*Written task*. Copy each line of the data below that contains the string "markup", matching its case exactly.

[Some data]
####
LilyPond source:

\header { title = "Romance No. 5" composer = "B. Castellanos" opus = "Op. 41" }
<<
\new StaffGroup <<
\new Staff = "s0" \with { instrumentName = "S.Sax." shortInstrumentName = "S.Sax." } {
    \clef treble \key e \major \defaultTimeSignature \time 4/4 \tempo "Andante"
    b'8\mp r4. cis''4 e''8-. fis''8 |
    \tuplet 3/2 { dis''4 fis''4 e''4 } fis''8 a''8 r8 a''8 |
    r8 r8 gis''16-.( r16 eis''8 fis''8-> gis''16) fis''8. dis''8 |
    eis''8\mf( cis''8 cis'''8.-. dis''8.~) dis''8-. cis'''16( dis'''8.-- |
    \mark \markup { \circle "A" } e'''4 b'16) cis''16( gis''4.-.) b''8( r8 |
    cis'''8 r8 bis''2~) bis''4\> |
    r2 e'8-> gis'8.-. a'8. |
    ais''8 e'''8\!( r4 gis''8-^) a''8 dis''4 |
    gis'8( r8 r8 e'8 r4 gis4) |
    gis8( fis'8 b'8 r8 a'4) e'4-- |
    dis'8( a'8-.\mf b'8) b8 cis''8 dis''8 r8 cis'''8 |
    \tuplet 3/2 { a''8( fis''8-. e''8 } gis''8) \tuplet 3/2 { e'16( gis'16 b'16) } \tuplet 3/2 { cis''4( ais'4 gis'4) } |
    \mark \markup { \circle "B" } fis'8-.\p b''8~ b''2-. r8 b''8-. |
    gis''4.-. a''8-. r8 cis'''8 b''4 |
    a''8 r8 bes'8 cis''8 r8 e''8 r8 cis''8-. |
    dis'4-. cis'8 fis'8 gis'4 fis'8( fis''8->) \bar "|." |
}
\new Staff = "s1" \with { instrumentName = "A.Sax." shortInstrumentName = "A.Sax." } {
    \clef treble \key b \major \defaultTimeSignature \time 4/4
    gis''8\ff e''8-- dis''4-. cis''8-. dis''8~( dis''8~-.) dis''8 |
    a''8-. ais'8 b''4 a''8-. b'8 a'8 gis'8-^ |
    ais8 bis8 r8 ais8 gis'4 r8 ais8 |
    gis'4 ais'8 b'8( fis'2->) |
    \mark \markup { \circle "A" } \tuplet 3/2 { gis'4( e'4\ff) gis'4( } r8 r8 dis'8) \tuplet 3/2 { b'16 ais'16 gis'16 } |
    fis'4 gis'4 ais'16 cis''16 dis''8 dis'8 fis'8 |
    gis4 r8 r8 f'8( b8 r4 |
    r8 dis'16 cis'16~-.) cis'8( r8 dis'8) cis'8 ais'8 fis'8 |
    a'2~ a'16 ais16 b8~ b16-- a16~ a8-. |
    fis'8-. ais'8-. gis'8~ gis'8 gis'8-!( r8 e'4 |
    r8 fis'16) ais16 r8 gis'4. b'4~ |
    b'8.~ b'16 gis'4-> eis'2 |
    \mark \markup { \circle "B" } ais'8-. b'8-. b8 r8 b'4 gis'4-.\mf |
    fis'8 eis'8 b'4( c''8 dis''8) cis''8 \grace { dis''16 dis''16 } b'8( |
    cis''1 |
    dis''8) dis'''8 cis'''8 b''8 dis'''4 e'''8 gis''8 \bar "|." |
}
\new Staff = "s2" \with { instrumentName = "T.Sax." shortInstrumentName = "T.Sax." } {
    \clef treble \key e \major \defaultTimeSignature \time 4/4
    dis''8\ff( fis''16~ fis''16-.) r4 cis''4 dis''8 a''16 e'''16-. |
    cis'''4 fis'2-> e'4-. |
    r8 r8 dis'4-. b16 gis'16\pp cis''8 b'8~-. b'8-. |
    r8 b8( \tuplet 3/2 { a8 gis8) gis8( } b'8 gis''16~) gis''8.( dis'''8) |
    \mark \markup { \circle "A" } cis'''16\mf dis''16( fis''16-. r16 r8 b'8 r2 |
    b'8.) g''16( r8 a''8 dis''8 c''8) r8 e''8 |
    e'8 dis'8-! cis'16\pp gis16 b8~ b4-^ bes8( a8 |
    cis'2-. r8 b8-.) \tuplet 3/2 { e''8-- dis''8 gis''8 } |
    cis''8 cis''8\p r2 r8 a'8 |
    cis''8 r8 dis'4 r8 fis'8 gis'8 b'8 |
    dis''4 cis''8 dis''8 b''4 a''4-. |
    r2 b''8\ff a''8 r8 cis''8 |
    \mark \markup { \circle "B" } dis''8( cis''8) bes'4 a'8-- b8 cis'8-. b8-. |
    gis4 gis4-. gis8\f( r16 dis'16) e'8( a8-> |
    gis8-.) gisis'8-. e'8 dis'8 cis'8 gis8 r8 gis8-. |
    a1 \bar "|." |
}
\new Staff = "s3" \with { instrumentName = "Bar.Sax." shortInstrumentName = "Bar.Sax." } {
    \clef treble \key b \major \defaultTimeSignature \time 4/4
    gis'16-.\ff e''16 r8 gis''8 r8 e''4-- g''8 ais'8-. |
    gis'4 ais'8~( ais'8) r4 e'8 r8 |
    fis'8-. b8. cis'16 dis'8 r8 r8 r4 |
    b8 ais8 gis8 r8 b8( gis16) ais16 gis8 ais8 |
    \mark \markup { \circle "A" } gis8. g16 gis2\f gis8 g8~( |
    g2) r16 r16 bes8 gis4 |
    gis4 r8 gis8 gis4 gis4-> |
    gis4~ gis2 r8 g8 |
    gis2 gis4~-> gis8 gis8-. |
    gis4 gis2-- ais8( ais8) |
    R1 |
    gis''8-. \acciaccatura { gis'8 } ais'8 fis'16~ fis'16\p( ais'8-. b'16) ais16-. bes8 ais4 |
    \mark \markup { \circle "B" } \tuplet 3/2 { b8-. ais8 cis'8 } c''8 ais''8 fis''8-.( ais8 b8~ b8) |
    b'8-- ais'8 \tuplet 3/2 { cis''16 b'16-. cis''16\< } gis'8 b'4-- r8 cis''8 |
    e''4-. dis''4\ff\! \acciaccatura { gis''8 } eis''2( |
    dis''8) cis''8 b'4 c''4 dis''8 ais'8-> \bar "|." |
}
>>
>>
####
*Task solution*.
    \mark \markup { \circle "A" } e'''4 b'16) cis''16( gis''4.-.) b''8( r8 |
    \mark \markup { \circle "B" } fis'8-.\p b''8~ b''2-. r8 b''8-. |
    \mark \markup { \circle "A" } \tuplet 3/2 { gis'4( e'4\ff) gis'4( } r8 r8 dis'8) \tuplet 3/2 { b'16 ais'16 gis'16 } |
    \mark \markup { \circle "B" } ais'8-. b'8-. b8 r8 b'4 gis'4-.\mf |
    \mark \markup { \circle "A" } cis'''16\mf dis''16( fis''16-. r16 r8 b'8 r2 |
    \mark \markup { \circle "B" } dis''8( cis''8) bes'4 a'8-- b8 cis'8-. b8-. |
    \mark \markup { \circle "A" } gis8. g16 gis2\f gis8 g8~( |
    \mark \markup { \circle "B" } \tuplet 3/2 { b8-. ais8 cis'8 } c''8 ais''8 fis''8-.( ais8 b8~ b8) |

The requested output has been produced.